### [INSTRUCTIONS TO FOLLOW]
An identical copy of all the entries is the required result.

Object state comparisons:

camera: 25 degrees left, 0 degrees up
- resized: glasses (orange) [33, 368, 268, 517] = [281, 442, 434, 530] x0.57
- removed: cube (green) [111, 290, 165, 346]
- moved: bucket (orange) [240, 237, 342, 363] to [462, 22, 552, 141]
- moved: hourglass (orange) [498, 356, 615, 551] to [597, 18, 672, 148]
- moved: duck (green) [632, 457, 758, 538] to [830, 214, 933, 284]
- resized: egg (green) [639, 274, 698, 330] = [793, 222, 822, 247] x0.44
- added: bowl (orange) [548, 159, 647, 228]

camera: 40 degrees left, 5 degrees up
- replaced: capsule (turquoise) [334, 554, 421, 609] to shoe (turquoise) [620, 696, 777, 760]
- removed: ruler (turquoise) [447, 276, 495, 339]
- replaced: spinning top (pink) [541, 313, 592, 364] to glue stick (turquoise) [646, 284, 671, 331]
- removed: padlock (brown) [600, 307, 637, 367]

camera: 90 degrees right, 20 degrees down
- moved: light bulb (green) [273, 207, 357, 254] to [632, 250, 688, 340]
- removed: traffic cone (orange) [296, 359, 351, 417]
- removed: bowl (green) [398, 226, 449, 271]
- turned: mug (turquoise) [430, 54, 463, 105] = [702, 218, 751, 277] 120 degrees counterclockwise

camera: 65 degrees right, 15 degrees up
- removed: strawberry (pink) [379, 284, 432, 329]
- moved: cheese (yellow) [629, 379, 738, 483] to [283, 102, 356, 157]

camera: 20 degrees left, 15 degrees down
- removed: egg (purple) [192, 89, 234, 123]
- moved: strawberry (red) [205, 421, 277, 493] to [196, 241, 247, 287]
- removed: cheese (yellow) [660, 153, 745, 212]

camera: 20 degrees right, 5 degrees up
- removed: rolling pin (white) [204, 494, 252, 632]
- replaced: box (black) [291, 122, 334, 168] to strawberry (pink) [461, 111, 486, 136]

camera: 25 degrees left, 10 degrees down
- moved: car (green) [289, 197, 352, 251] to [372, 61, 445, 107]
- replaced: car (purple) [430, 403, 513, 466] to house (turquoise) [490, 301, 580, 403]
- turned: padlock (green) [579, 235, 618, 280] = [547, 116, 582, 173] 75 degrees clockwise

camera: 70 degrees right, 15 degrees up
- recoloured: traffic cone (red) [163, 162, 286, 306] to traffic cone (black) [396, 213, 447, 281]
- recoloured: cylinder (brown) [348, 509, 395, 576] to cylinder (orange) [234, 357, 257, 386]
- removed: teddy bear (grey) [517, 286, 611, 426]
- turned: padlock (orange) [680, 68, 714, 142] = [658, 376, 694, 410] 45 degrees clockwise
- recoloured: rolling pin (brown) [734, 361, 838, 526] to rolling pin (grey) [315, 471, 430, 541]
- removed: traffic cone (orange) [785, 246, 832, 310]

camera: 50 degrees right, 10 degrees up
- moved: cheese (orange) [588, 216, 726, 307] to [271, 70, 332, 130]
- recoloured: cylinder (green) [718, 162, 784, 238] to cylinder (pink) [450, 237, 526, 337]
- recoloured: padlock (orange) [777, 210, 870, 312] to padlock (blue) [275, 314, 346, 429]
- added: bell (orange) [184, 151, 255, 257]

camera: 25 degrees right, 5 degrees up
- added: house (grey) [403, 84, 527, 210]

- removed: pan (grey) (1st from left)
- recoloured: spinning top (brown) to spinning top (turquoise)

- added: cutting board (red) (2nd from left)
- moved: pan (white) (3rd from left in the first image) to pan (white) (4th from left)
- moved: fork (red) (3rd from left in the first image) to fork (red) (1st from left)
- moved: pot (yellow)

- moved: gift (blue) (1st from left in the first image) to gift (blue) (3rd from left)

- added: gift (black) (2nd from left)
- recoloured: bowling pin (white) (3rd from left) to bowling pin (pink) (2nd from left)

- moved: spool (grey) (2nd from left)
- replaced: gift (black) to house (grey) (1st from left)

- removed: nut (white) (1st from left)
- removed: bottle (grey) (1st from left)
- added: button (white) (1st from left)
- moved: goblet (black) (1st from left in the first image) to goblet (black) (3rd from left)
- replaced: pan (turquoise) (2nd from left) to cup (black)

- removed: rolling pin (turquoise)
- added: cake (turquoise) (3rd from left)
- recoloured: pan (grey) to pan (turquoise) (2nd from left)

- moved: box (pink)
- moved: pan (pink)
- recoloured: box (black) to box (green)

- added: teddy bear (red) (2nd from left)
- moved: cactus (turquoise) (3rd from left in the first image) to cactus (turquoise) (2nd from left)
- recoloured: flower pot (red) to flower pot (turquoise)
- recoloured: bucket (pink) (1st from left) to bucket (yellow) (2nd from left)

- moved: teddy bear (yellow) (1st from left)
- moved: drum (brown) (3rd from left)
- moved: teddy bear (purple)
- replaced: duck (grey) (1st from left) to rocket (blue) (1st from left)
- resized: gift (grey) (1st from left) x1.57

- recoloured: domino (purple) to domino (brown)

### [TASK ANSWER]
camera: 25 degrees left, 0 degrees up
- resized: glasses (orange) [33, 368, 268, 517] = [281, 442, 434, 530] x0.57
- removed: cube (green) [111, 290, 165, 346]
- moved: bucket (orange) [240, 237, 342, 363] to [462, 22, 552, 141]
- moved: hourglass (orange) [498, 356, 615, 551] to [597, 18, 672, 148]
- moved: duck (green) [632, 457, 758, 538] to [830, 214, 933, 284]
- resized: egg (green) [639, 274, 698, 330] = [793, 222, 822, 247] x0.44
- added: bowl (orange) [548, 159, 647, 228]

camera: 40 degrees left, 5 degrees up
- replaced: capsule (turquoise) [334, 554, 421, 609] to shoe (turquoise) [620, 696, 777, 760]
- removed: ruler (turquoise) [447, 276, 495, 339]
- replaced: spinning top (pink) [541, 313, 592, 364] to glue stick (turquoise) [646, 284, 671, 331]
- removed: padlock (brown) [600, 307, 637, 367]

camera: 90 degrees right, 20 degrees down
- moved: light bulb (green) [273, 207, 357, 254] to [632, 250, 688, 340]
- removed: traffic cone (orange) [296, 359, 351, 417]
- removed: bowl (green) [398, 226, 449, 271]
- turned: mug (turquoise) [430, 54, 463, 105] = [702, 218, 751, 277] 120 degrees counterclockwise

camera: 65 degrees right, 15 degrees up
- removed: strawberry (pink) [379, 284, 432, 329]
- moved: cheese (yellow) [629, 379, 738, 483] to [283, 102, 356, 157]

camera: 20 degrees left, 15 degrees down
- removed: egg (purple) [192, 89, 234, 123]
- moved: strawberry (red) [205, 421, 277, 493] to [196, 241, 247, 287]
- removed: cheese (yellow) [660, 153, 745, 212]

camera: 20 degrees right, 5 degrees up
- removed: rolling pin (white) [204, 494, 252, 632]
- replaced: box (black) [291, 122, 334, 168] to strawberry (pink) [461, 111, 486, 136]

camera: 25 degrees left, 10 degrees down
- moved: car (green) [289, 197, 352, 251] to [372, 61, 445, 107]
- replaced: car (purple) [430, 403, 513, 466] to house (turquoise) [490, 301, 580, 403]
- turned: padlock (green) [579, 235, 618, 280] = [547, 116, 582, 173] 75 degrees clockwise

camera: 70 degrees right, 15 degrees up
- recoloured: traffic cone (red) [163, 162, 286, 306] to traffic cone (black) [396, 213, 447, 281]
- recoloured: cylinder (brown) [348, 509, 395, 576] to cylinder (orange) [234, 357, 257, 386]
- removed: teddy bear (grey) [517, 286, 611, 426]
- turned: padlock (orange) [680, 68, 714, 142] = [658, 376, 694, 410] 45 degrees clockwise
- recoloured: rolling pin (brown) [734, 361, 838, 526] to rolling pin (grey) [315, 471, 430, 541]
- removed: traffic cone (orange) [785, 246, 832, 310]

camera: 50 degrees right, 10 degrees up
- moved: cheese (orange) [588, 216, 726, 307] to [271, 70, 332, 130]
- recoloured: cylinder (green) [718, 162, 784, 238] to cylinder (pink) [450, 237, 526, 337]
- recoloured: padlock (orange) [777, 210, 870, 312] to padlock (blue) [275, 314, 346, 429]
- added: bell (orange) [184, 151, 255, 257]

camera: 25 degrees right, 5 degrees up
- added: house (grey) [403, 84, 527, 210]

- removed: pan (grey) (1st from left)
- recoloured: spinning top (brown) to spinning top (turquoise)

- added: cutting board (red) (2nd from left)
- moved: pan (white) (3rd from left in the first image) to pan (white) (4th from left)
- moved: fork (red) (3rd from left in the first image) to fork (red) (1st from left)
- moved: pot (yellow)

- moved: gift (blue) (1st from left in the first image) to gift (blue) (3rd from left)

- added: gift (black) (2nd from left)
- recoloured: bowling pin (white) (3rd from left) to bowling pin (pink) (2nd from left)

- moved: spool (grey) (2nd from left)
- replaced: gift (black) to house (grey) (1st from left)

- removed: nut (white) (1st from left)
- removed: bottle (grey) (1st from left)
- added: button (white) (1st from left)
- moved: goblet (black) (1st from left in the first image) to goblet (black) (3rd from left)
- replaced: pan (turquoise) (2nd from left) to cup (black)

- removed: rolling pin (turquoise)
- added: cake (turquoise) (3rd from left)
- recoloured: pan (grey) to pan (turquoise) (2nd from left)

- moved: box (pink)
- moved: pan (pink)
- recoloured: box (black) to box (green)

- added: teddy bear (red) (2nd from left)
- moved: cactus (turquoise) (3rd from left in the first image) to cactus (turquoise) (2nd from left)
- recoloured: flower pot (red) to flower pot (turquoise)
- recoloured: bucket (pink) (1st from left) to bucket (yellow) (2nd from left)

- moved: teddy bear (yellow) (1st from left)
- moved: drum (brown) (3rd from left)
- moved: teddy bear (purple)
- replaced: duck (grey) (1st from left) to rocket (blue) (1st from left)
- resized: gift (grey) (1st from left) x1.57

- recoloured: domino (purple) to domino (brown)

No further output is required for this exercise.